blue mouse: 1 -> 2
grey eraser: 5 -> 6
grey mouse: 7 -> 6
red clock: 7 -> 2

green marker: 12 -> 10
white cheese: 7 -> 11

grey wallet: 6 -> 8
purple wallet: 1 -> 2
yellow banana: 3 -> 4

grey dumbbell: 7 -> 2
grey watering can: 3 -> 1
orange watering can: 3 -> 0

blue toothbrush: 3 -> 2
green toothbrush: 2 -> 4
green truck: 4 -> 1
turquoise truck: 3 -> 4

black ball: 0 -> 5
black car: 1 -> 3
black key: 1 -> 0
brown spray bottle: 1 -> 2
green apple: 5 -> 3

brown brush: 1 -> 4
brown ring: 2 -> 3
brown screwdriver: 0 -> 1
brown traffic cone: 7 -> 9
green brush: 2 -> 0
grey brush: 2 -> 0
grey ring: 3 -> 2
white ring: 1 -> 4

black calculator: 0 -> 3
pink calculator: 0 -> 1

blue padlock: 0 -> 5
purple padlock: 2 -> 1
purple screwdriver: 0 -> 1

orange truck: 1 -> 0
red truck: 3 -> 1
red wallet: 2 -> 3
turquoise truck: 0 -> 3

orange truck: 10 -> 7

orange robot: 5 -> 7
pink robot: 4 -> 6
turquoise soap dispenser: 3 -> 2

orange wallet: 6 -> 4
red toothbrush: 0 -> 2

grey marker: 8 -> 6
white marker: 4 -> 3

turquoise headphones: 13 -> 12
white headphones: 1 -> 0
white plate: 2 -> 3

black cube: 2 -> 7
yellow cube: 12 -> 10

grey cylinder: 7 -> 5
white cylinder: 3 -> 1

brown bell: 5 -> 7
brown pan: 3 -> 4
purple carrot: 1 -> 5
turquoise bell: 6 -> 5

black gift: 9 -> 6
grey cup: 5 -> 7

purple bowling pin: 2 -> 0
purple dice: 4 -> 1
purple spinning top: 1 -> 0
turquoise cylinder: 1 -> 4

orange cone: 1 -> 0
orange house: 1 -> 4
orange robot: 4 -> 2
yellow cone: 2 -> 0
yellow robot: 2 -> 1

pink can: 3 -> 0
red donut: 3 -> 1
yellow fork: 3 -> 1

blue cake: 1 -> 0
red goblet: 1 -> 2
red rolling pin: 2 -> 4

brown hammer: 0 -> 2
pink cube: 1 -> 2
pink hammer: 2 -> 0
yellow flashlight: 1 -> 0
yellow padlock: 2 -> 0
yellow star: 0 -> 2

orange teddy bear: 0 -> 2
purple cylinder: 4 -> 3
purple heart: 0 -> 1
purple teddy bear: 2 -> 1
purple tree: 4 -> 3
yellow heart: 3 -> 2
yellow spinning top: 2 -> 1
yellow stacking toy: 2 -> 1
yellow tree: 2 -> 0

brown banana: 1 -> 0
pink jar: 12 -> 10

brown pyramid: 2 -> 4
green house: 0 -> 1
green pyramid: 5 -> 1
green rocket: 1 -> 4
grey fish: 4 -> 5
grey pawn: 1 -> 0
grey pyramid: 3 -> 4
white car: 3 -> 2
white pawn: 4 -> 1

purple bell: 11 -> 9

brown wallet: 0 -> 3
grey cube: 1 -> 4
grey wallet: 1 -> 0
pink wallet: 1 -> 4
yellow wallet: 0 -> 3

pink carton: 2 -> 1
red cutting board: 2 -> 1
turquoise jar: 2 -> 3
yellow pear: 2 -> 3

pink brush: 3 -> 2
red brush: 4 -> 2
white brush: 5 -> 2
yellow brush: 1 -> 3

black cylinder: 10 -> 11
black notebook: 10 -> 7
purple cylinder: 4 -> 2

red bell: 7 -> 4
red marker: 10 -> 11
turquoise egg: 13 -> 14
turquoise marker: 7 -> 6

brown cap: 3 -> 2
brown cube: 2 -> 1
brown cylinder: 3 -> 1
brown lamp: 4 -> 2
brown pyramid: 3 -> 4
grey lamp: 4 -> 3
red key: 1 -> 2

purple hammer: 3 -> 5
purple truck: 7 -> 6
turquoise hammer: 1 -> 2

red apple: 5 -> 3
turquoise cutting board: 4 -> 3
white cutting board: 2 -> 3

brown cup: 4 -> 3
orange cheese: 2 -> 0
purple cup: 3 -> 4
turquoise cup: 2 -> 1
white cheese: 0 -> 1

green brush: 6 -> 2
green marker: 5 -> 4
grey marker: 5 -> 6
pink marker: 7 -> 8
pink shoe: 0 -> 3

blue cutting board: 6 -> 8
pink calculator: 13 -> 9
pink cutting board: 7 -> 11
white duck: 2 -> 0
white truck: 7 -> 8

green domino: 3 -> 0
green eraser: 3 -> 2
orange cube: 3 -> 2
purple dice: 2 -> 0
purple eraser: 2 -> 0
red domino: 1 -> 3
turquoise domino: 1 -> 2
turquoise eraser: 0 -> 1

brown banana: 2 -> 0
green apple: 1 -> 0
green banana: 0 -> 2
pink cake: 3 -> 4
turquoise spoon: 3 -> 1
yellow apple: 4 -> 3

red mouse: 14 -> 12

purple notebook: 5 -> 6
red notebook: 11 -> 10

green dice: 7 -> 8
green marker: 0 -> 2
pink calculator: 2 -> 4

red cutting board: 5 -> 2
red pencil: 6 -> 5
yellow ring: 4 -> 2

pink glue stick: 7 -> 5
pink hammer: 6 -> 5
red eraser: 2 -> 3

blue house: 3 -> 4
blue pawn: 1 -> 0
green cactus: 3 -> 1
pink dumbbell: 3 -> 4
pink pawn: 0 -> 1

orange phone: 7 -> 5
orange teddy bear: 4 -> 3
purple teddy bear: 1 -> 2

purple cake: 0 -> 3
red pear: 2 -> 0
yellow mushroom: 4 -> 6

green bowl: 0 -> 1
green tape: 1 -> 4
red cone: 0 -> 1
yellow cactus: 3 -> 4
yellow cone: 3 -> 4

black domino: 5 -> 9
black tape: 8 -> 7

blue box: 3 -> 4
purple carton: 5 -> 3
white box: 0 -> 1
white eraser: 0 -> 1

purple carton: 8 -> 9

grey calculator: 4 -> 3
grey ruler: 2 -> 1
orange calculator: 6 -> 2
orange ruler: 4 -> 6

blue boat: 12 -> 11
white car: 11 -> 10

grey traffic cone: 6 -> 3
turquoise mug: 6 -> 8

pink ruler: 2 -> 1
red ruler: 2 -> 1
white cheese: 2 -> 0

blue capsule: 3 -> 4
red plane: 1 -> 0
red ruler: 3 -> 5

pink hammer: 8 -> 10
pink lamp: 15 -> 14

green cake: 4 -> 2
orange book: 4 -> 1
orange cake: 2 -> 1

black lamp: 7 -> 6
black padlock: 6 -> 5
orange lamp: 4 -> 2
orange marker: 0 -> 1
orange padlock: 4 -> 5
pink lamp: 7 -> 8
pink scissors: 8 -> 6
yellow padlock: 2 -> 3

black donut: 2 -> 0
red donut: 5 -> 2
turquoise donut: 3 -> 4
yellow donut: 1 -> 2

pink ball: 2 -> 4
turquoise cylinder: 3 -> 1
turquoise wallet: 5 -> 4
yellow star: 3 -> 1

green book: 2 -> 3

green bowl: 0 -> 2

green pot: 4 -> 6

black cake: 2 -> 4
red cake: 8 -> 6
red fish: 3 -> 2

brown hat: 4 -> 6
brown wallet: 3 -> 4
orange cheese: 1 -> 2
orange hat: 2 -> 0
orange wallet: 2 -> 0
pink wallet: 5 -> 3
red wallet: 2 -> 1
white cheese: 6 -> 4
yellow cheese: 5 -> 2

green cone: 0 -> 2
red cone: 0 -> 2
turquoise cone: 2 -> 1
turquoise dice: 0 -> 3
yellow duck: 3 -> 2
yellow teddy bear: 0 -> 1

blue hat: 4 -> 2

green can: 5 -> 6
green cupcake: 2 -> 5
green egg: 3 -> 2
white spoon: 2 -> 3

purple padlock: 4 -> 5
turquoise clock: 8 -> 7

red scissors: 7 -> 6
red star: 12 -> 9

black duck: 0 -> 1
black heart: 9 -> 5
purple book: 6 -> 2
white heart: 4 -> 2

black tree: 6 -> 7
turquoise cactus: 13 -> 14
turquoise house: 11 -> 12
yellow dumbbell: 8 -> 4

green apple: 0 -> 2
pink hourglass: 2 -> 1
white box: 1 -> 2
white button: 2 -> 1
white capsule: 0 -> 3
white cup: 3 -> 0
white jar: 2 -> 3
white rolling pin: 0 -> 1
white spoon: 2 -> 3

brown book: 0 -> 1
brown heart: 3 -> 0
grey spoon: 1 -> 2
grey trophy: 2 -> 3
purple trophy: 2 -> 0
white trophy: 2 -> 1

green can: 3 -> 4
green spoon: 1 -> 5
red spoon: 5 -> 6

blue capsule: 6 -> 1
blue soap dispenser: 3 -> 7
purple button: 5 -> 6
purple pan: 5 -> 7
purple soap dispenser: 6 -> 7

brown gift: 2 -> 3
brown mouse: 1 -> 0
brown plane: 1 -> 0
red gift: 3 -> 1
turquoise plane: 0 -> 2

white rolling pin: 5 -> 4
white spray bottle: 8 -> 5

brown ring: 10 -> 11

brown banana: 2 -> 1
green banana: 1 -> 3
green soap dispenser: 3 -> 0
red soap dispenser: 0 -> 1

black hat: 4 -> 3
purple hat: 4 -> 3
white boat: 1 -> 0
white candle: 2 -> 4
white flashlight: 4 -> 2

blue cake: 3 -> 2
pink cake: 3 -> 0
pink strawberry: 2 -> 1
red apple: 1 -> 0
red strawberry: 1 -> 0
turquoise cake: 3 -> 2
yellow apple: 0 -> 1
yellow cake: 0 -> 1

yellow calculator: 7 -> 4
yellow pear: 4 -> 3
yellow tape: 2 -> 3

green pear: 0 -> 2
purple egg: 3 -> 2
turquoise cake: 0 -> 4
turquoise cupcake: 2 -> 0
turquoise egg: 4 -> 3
###
■ **TASK STATEMENT**
What you return must be an exact retyping of the lines above starting at the line with "turquoise soap dispenser: 3 -> 2" and ending at the line with "brown pyramid: 3 -> 4", and nothing besides.

■ **RESPONSE AREA**
turquoise soap dispenser: 3 -> 2

orange wallet: 6 -> 4
red toothbrush: 0 -> 2

grey marker: 8 -> 6
white marker: 4 -> 3

turquoise headphones: 13 -> 12
white headphones: 1 -> 0
white plate: 2 -> 3

black cube: 2 -> 7
yellow cube: 12 -> 10

grey cylinder: 7 -> 5
white cylinder: 3 -> 1

brown bell: 5 -> 7
brown pan: 3 -> 4
purple carrot: 1 -> 5
turquoise bell: 6 -> 5

black gift: 9 -> 6
grey cup: 5 -> 7

purple bowling pin: 2 -> 0
purple dice: 4 -> 1
purple spinning top: 1 -> 0
turquoise cylinder: 1 -> 4

orange cone: 1 -> 0
orange house: 1 -> 4
orange robot: 4 -> 2
yellow cone: 2 -> 0
yellow robot: 2 -> 1

pink can: 3 -> 0
red donut: 3 -> 1
yellow fork: 3 -> 1

blue cake: 1 -> 0
red goblet: 1 -> 2
red rolling pin: 2 -> 4

brown hammer: 0 -> 2
pink cube: 1 -> 2
pink hammer: 2 -> 0
yellow flashlight: 1 -> 0
yellow padlock: 2 -> 0
yellow star: 0 -> 2

orange teddy bear: 0 -> 2
purple cylinder: 4 -> 3
purple heart: 0 -> 1
purple teddy bear: 2 -> 1
purple tree: 4 -> 3
yellow heart: 3 -> 2
yellow spinning top: 2 -> 1
yellow stacking toy: 2 -> 1
yellow tree: 2 -> 0

brown banana: 1 -> 0
pink jar: 12 -> 10

brown pyramid: 2 -> 4
green house: 0 -> 1
green pyramid: 5 -> 1
green rocket: 1 -> 4
grey fish: 4 -> 5
grey pawn: 1 -> 0
grey pyramid: 3 -> 4
white car: 3 -> 2
white pawn: 4 -> 1

purple bell: 11 -> 9

brown wallet: 0 -> 3
grey cube: 1 -> 4
grey wallet: 1 -> 0
pink wallet: 1 -> 4
yellow wallet: 0 -> 3

pink carton: 2 -> 1
red cutting board: 2 -> 1
turquoise jar: 2 -> 3
yellow pear: 2 -> 3

pink brush: 3 -> 2
red brush: 4 -> 2
white brush: 5 -> 2
yellow brush: 1 -> 3

black cylinder: 10 -> 11
black notebook: 10 -> 7
purple cylinder: 4 -> 2

red bell: 7 -> 4
red marker: 10 -> 11
turquoise egg: 13 -> 14
turquoise marker: 7 -> 6

brown cap: 3 -> 2
brown cube: 2 -> 1
brown cylinder: 3 -> 1
brown lamp: 4 -> 2
brown pyramid: 3 -> 4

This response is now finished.